§ **Stored dataset items**:

· · ·

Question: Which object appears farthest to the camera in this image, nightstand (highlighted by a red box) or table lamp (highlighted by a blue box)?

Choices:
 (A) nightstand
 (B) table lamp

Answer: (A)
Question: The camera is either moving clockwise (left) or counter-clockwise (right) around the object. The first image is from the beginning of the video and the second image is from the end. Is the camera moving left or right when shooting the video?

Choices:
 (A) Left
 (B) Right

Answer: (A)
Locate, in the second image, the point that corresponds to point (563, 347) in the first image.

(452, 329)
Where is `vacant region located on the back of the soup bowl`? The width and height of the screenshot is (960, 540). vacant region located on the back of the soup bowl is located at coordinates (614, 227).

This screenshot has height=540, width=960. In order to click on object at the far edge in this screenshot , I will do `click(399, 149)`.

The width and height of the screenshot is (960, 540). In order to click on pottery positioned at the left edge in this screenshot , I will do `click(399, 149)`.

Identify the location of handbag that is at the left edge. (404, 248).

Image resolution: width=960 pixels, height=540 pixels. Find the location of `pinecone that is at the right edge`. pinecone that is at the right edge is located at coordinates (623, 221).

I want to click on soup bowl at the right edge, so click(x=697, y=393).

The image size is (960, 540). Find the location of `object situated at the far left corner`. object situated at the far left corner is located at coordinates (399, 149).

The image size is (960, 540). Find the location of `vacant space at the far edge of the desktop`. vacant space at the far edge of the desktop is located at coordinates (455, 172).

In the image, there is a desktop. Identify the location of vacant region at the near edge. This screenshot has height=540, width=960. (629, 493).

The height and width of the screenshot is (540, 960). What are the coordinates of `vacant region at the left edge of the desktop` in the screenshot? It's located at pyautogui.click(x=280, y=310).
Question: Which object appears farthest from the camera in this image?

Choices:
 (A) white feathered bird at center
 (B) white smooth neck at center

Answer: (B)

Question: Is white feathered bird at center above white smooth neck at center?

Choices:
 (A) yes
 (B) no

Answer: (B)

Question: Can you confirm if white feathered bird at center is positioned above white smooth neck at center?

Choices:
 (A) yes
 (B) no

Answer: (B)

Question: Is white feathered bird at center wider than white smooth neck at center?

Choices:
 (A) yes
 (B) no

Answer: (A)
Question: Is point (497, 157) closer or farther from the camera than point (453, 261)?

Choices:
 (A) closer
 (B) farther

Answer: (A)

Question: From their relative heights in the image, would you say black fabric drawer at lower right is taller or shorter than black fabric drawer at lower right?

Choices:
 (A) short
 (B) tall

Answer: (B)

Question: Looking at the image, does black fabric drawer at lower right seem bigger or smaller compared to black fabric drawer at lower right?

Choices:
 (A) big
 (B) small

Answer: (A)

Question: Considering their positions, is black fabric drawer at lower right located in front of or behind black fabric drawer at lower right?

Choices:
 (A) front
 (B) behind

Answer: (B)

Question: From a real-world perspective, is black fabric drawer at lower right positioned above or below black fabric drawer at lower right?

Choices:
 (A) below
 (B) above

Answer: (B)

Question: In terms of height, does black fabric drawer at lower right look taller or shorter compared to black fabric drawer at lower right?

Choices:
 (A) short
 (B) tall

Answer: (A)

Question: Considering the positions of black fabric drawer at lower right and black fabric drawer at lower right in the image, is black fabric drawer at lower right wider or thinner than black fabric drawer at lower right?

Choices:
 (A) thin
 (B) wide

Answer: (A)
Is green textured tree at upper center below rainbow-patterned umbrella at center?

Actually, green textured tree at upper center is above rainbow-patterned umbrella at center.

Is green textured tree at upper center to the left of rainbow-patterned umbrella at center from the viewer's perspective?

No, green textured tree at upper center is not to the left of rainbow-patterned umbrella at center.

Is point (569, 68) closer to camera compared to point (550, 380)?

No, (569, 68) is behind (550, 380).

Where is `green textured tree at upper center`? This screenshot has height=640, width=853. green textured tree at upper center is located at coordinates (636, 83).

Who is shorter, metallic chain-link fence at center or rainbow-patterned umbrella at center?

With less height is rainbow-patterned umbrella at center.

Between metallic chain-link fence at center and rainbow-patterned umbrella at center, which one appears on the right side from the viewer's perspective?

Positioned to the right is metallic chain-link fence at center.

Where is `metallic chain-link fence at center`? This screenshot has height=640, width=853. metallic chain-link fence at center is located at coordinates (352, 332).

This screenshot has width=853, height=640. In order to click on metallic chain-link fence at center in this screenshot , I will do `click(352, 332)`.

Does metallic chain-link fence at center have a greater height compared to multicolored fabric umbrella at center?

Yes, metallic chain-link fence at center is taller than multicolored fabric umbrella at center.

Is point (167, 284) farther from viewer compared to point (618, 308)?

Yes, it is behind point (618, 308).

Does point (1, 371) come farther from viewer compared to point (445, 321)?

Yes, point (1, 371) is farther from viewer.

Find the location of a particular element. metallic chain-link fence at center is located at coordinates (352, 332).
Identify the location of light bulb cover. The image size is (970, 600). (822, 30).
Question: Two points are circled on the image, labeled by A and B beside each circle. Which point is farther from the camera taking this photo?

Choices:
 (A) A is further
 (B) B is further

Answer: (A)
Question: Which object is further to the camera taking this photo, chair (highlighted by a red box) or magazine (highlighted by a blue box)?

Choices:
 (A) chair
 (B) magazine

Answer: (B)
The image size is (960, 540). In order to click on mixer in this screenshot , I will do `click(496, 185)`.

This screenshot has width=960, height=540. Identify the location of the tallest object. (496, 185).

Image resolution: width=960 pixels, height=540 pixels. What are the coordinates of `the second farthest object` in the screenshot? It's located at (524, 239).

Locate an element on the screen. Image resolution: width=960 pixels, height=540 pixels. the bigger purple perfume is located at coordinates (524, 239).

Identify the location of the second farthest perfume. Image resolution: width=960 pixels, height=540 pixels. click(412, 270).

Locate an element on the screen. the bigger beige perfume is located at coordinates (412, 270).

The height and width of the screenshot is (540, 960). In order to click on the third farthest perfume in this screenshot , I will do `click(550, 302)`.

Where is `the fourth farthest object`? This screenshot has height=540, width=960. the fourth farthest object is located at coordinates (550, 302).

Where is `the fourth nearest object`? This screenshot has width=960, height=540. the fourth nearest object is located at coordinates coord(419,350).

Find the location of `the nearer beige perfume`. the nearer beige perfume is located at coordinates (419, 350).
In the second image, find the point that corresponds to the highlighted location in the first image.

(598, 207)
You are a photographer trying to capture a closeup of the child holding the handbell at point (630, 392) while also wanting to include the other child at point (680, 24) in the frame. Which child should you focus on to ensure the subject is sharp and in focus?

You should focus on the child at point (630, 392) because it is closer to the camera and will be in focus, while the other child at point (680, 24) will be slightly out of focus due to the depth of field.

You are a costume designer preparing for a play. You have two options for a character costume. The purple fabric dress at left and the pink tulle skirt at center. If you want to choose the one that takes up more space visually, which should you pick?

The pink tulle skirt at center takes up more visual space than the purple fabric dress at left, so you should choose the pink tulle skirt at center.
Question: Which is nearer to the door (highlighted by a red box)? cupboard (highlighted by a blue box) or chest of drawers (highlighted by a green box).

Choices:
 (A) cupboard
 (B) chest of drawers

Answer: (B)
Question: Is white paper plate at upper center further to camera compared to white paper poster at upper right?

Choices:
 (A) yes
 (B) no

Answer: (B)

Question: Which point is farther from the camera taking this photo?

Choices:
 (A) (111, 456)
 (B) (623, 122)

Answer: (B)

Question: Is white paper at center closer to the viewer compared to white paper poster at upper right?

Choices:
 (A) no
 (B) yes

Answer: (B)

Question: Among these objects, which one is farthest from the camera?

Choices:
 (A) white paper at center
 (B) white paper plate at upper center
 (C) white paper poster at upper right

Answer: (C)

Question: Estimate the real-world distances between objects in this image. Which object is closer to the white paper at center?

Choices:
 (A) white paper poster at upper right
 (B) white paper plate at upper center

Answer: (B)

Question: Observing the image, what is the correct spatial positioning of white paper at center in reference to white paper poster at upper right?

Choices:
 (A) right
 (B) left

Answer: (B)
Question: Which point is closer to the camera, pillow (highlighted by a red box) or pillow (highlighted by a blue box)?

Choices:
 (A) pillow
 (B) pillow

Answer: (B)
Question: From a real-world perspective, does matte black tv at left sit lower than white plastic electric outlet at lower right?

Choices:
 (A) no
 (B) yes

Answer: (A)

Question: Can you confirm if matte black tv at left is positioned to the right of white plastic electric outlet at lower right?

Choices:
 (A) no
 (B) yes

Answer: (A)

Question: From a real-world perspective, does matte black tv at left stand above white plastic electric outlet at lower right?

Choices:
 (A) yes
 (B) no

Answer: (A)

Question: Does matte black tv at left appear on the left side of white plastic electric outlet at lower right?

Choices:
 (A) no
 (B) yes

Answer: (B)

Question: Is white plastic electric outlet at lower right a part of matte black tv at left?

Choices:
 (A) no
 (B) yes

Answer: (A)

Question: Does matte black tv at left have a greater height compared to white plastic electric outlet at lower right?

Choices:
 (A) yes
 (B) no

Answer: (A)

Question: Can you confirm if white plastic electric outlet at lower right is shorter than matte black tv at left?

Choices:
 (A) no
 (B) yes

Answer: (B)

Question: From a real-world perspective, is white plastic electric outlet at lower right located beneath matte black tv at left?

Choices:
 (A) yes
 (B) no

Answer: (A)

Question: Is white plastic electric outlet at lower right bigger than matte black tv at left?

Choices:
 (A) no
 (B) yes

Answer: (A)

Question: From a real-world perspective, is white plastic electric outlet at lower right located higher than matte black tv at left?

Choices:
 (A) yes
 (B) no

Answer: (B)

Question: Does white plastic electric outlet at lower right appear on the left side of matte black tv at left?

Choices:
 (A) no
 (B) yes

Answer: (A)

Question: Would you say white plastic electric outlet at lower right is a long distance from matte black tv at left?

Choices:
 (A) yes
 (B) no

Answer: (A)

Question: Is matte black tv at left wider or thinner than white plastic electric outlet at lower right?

· · ·

§ **Task goal**: Return the lines of the records verbatim, starting at the line that contains "You should focus" and ending at the line that contains "(B) chest of drawers".

§ **Answer**:
You should focus on the child at point (630, 392) because it is closer to the camera and will be in focus, while the other child at point (680, 24) will be slightly out of focus due to the depth of field.

You are a costume designer preparing for a play. You have two options for a character costume. The purple fabric dress at left and the pink tulle skirt at center. If you want to choose the one that takes up more space visually, which should you pick?

The pink tulle skirt at center takes up more visual space than the purple fabric dress at left, so you should choose the pink tulle skirt at center.
Question: Which is nearer to the door (highlighted by a red box)? cupboard (highlighted by a blue box) or chest of drawers (highlighted by a green box).

Choices:
 (A) cupboard
 (B) chest of drawers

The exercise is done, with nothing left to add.